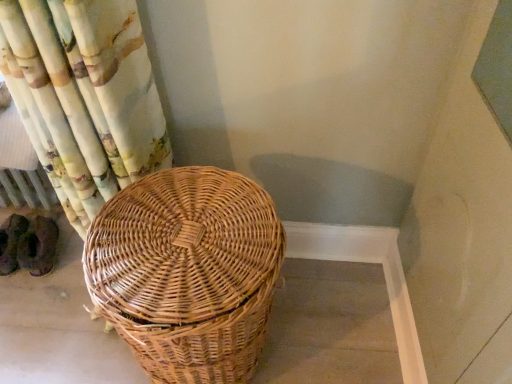
Locate an element on the screen. vacant region to the left of woven brown picnic basket at center is located at coordinates (67, 339).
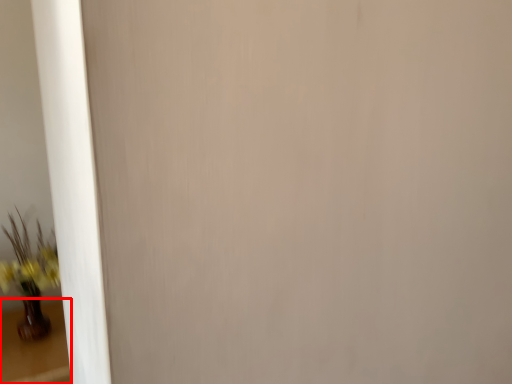
Question: In this image, where is table (annotated by the red box) located relative to houseplant?

Choices:
 (A) right
 (B) left

Answer: (B)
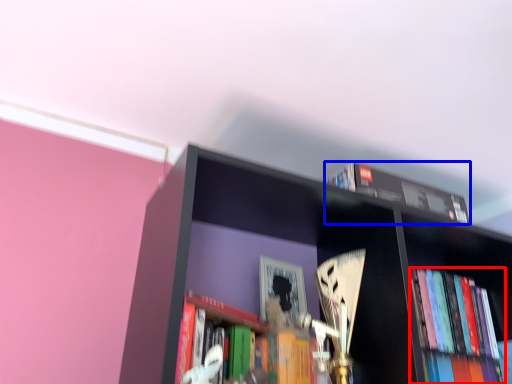
Question: Which point is closer to the camera, book (highlighted by a red box) or book (highlighted by a blue box)?

Choices:
 (A) book
 (B) book

Answer: (B)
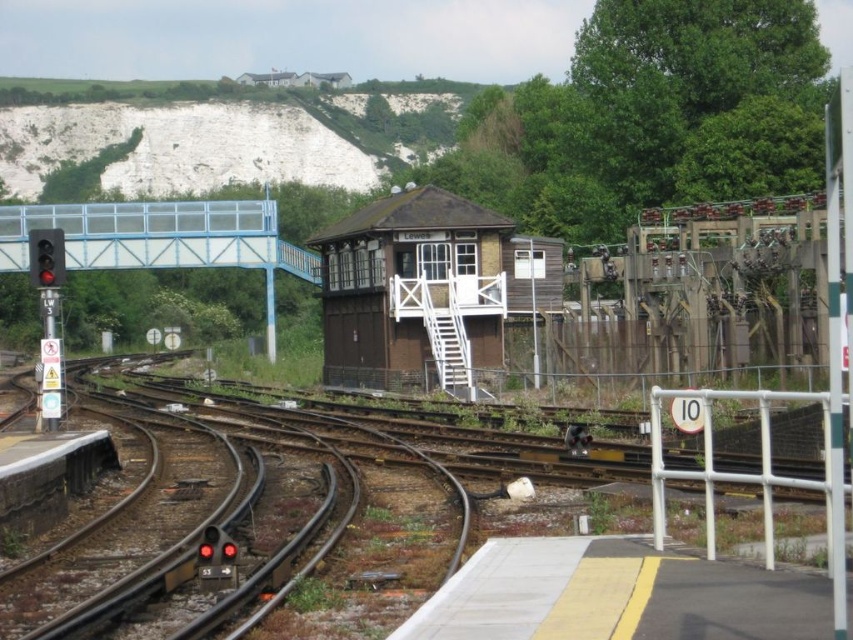
You are a train conductor trying to determine the best path for your train. You see the brown wooden track at center and the brown wooden signal box at center. Which object is wider?

The brown wooden track at center is wider than the brown wooden signal box at center according to the description.

You are standing at the scene and want to cross the brown wooden track at center safely. What should you do first?

You should first check if any trains are approaching on the brown wooden track at center before attempting to cross it.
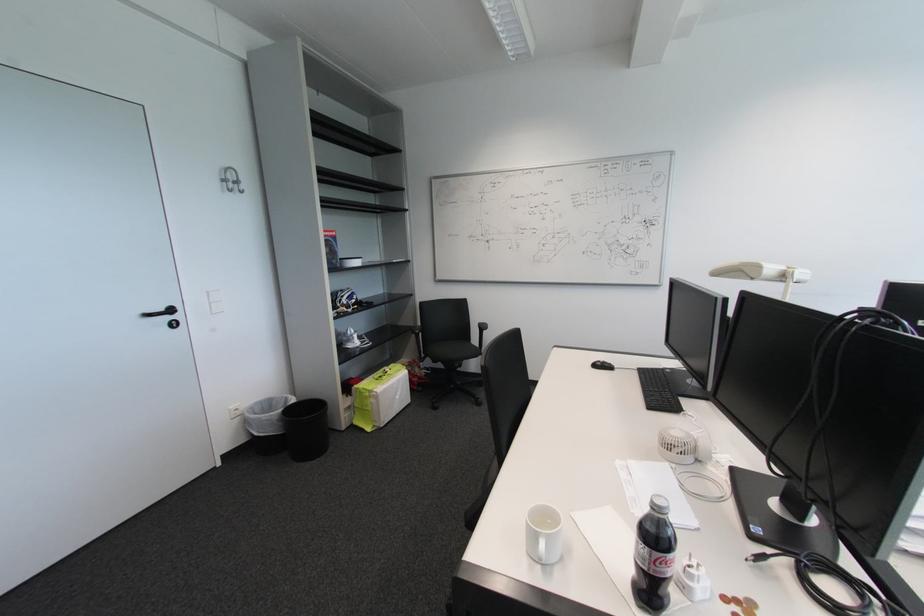
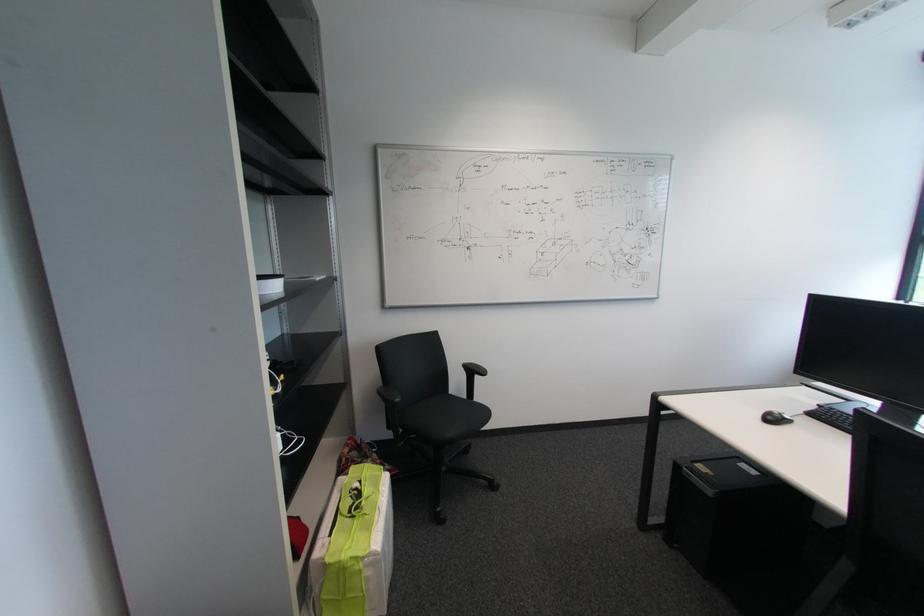
Where in the second image is the point corresponding to (x=378, y=405) from the first image?

(372, 581)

########

**Directions**. Reproduce the lines of the material verbatim, starting at the line that contains "The brown wooden track at center is" and ending at the line that contains "You are standing", with both of those lines included.

**Task response**.
The brown wooden track at center is wider than the brown wooden signal box at center according to the description.

You are standing at the scene and want to cross the brown wooden track at center safely. What should you do first?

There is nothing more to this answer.